___ SUPPLIED ENTRIES

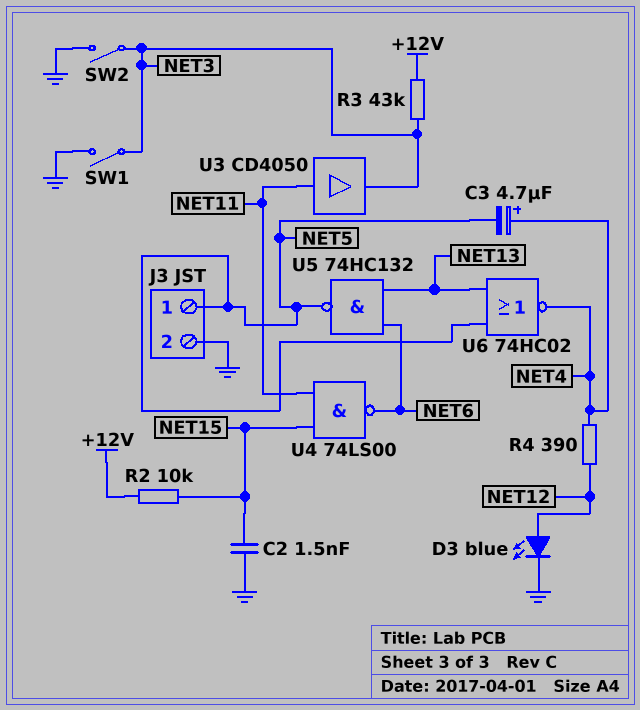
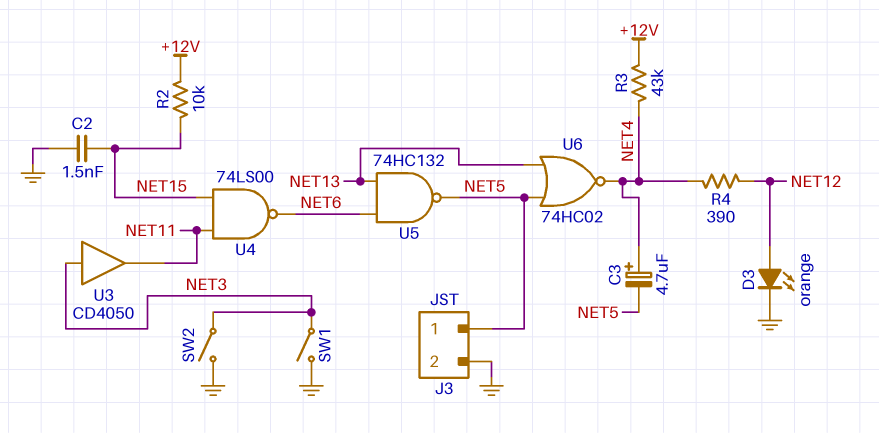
D3: LED blue (A NET12, K GND) -> LED orange (A NET12, K GND)
R3: 43k (+12V, NET3) -> 43k (+12V, NET4)
U3: buffer CD4050 (in NET11, out NET3) -> buffer CD4050 (in NET3, out NET11)

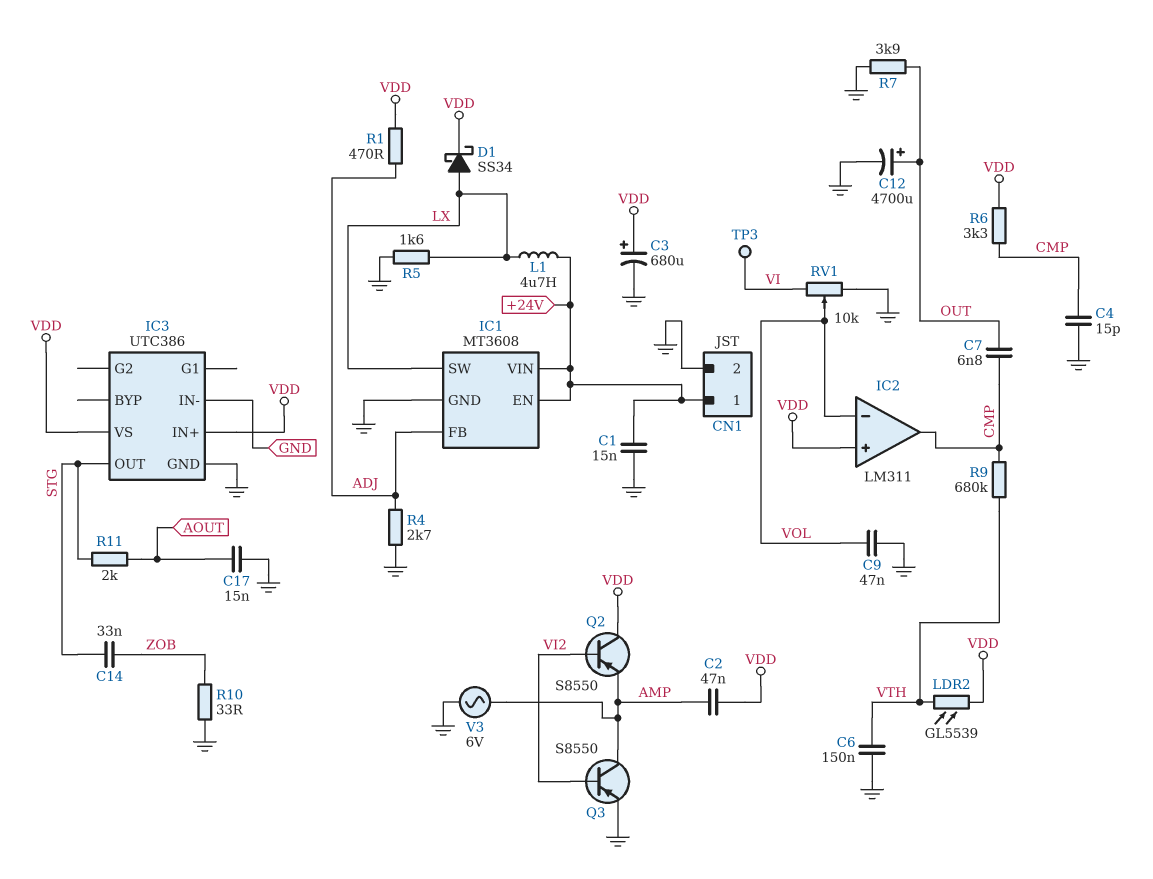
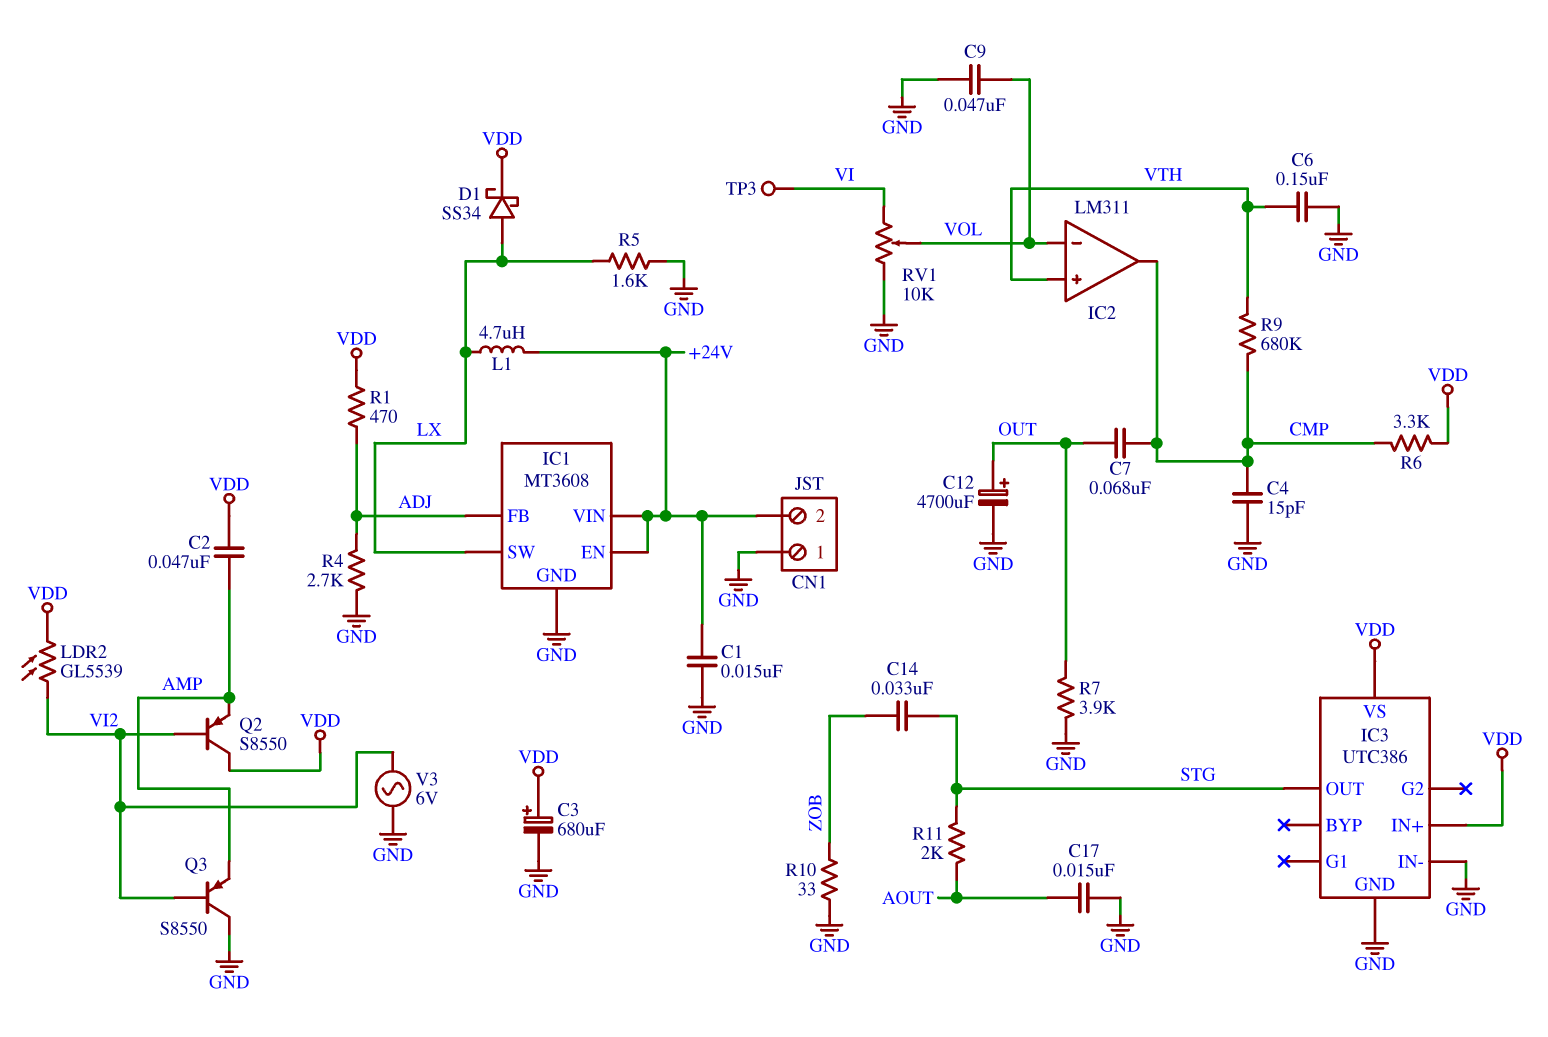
C7: 6.8nF (CMP, OUT) -> 68nF (CMP, OUT)
CN1 pin 1: +24V -> GND
CN1 pin 2: GND -> +24V
IC2 pin in+: VDD -> VTH
LDR2: GL5539 (VDD, VTH) -> GL5539 (VDD, VI2)
Q3: PNP S8550 (B VI2, C AMP, E GND) -> PNP S8550 (B VI2, C GND, E AMP)
V3: AC 6V (AMP, GND) -> AC 6V (GND, VI2)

______

• _EXERCISE DIRECTIONS_:
Print exactly the lines above, starting at the line that contains "CN1 pin 2: GND -> +24V" and ending with the last line of the records, both included.

• _SOLUTION FOR THIS TASK_:
CN1 pin 2: GND -> +24V
IC2 pin in+: VDD -> VTH
LDR2: GL5539 (VDD, VTH) -> GL5539 (VDD, VI2)
Q3: PNP S8550 (B VI2, C AMP, E GND) -> PNP S8550 (B VI2, C GND, E AMP)
V3: AC 6V (AMP, GND) -> AC 6V (GND, VI2)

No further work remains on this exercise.